Input material ▸
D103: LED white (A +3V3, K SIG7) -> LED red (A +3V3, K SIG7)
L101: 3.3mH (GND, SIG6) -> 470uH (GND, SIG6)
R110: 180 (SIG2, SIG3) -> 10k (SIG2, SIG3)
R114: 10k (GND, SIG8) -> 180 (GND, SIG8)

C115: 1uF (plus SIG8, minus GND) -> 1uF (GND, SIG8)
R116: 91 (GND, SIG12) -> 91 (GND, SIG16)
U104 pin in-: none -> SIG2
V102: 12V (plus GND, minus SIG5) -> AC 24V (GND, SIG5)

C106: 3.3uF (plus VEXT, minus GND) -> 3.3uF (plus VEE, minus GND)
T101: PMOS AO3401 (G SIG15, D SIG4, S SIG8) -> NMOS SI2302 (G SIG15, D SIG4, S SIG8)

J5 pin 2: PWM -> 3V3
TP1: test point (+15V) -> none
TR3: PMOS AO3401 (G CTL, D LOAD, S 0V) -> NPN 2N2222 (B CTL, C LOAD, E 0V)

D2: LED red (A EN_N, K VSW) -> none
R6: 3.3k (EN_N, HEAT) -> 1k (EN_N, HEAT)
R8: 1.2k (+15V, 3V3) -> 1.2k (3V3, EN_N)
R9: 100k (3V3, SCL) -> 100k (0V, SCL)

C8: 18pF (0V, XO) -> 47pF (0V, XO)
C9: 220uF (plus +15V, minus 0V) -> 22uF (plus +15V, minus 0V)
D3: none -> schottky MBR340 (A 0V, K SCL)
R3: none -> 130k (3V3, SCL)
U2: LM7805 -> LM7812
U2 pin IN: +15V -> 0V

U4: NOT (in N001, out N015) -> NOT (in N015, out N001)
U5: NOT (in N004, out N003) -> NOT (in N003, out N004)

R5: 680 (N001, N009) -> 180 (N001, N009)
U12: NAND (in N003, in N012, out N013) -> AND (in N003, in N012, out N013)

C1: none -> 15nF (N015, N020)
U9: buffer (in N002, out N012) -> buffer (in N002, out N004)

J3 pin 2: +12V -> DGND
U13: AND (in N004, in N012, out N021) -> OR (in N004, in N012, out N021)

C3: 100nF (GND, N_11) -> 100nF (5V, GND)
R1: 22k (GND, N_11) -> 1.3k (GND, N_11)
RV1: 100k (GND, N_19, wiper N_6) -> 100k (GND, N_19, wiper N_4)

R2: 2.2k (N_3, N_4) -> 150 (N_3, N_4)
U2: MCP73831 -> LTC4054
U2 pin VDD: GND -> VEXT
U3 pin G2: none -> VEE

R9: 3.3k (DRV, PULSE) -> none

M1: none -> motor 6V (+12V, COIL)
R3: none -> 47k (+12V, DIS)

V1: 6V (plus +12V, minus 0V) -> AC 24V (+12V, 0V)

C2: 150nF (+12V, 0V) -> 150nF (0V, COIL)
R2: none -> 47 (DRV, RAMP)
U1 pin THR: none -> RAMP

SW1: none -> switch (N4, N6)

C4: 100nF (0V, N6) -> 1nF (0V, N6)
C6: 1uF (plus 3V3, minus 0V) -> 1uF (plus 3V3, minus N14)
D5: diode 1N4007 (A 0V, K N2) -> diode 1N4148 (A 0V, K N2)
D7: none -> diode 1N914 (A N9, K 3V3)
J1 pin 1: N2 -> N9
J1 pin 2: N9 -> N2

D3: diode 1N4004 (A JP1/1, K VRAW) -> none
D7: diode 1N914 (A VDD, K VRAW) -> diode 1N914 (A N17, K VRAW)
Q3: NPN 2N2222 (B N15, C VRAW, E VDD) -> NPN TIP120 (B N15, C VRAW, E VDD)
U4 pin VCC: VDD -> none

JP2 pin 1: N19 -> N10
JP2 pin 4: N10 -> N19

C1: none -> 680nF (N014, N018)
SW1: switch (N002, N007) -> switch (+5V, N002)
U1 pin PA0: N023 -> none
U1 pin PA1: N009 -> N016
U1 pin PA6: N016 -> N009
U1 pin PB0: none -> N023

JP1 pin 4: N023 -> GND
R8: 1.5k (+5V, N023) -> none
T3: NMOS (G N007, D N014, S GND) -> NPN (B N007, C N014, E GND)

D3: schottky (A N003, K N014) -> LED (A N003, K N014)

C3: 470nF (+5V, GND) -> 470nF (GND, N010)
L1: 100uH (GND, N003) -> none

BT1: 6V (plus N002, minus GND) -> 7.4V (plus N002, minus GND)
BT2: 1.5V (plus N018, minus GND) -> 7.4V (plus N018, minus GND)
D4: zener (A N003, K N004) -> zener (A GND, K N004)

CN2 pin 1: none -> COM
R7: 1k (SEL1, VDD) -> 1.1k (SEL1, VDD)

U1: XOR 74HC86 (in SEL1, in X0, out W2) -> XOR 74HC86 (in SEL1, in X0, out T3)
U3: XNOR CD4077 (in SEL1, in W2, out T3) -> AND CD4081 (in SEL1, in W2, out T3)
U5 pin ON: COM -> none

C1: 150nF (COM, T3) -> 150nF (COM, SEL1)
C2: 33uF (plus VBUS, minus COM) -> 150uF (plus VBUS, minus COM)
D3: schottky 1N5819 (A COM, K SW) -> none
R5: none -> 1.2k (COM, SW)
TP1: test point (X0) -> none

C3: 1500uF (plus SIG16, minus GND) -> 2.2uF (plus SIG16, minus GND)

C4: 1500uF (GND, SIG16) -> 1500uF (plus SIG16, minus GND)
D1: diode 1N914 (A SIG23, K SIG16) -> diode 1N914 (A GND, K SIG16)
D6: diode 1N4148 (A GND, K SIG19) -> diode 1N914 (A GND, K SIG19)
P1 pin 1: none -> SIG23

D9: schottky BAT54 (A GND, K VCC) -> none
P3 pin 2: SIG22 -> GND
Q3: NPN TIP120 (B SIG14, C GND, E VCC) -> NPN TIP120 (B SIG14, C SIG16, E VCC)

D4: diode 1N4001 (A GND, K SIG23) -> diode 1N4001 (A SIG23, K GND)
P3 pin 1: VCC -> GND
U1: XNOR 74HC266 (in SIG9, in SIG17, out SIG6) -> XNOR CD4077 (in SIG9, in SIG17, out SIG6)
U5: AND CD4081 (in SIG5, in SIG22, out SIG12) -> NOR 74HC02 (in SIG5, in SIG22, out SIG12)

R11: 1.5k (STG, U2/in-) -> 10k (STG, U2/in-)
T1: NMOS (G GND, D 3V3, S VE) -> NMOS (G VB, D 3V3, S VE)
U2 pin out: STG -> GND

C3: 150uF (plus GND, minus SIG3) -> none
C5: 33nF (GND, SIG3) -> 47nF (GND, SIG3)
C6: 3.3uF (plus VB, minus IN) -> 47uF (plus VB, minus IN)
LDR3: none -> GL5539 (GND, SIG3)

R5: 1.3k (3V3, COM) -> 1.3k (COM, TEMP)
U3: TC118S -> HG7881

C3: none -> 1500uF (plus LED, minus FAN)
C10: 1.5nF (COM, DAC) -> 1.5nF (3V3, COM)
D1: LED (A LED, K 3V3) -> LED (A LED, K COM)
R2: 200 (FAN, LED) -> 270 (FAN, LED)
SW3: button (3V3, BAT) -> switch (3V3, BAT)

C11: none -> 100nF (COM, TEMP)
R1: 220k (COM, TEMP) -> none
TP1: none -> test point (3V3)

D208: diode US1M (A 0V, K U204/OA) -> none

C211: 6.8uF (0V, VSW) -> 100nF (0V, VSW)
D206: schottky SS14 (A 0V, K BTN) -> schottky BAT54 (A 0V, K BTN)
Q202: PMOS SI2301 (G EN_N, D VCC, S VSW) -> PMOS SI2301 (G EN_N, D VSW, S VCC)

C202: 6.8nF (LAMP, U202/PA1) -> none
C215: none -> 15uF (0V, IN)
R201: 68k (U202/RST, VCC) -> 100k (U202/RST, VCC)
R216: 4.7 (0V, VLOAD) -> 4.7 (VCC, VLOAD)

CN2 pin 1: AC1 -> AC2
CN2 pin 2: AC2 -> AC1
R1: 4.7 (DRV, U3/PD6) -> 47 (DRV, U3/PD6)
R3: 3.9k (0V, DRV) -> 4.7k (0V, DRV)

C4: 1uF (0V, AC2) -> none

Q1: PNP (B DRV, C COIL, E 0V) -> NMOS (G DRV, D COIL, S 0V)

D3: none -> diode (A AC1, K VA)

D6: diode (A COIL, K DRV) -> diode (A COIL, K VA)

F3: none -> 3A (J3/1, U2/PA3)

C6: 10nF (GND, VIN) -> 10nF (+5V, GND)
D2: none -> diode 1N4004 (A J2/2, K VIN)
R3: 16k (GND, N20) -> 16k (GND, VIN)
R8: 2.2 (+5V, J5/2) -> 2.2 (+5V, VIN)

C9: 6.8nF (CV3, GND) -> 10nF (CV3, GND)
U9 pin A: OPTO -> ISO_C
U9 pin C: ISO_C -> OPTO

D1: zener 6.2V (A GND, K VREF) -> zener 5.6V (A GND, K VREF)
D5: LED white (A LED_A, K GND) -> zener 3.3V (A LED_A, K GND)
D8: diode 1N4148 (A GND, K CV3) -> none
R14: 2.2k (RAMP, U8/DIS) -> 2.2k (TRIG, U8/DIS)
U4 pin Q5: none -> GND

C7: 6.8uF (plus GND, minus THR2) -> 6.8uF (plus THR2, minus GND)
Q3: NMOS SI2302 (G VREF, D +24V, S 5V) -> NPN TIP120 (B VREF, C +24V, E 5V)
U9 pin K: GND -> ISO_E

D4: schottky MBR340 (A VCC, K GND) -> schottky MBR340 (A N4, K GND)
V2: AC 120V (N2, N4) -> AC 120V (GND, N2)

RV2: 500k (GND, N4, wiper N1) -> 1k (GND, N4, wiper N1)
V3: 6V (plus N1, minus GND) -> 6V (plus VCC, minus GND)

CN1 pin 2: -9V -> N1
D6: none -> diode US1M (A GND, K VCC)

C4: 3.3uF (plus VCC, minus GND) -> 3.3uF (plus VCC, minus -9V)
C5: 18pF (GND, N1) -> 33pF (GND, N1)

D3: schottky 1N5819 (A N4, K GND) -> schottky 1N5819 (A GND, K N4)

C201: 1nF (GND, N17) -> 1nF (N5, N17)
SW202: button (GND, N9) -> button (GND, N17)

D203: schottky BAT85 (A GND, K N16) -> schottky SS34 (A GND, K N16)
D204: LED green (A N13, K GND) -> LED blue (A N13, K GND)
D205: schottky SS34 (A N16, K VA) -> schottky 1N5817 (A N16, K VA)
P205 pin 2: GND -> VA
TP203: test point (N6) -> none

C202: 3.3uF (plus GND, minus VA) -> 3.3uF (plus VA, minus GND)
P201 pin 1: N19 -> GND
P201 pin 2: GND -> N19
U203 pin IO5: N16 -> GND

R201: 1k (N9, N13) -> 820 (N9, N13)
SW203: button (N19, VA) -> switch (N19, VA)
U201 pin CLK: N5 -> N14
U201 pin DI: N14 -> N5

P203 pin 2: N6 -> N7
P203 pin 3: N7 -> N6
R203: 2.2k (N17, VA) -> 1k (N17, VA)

Exercise ▸ What is needed is an exact copy of the lines above, from the one containing "C4: 3.3uF (plus" through the one containing "D203: schottky BAT85", with nothing added.

Result for this task ▸
C4: 3.3uF (plus VCC, minus GND) -> 3.3uF (plus VCC, minus -9V)
C5: 18pF (GND, N1) -> 33pF (GND, N1)

D3: schottky 1N5819 (A N4, K GND) -> schottky 1N5819 (A GND, K N4)

C201: 1nF (GND, N17) -> 1nF (N5, N17)
SW202: button (GND, N9) -> button (GND, N17)

D203: schottky BAT85 (A GND, K N16) -> schottky SS34 (A GND, K N16)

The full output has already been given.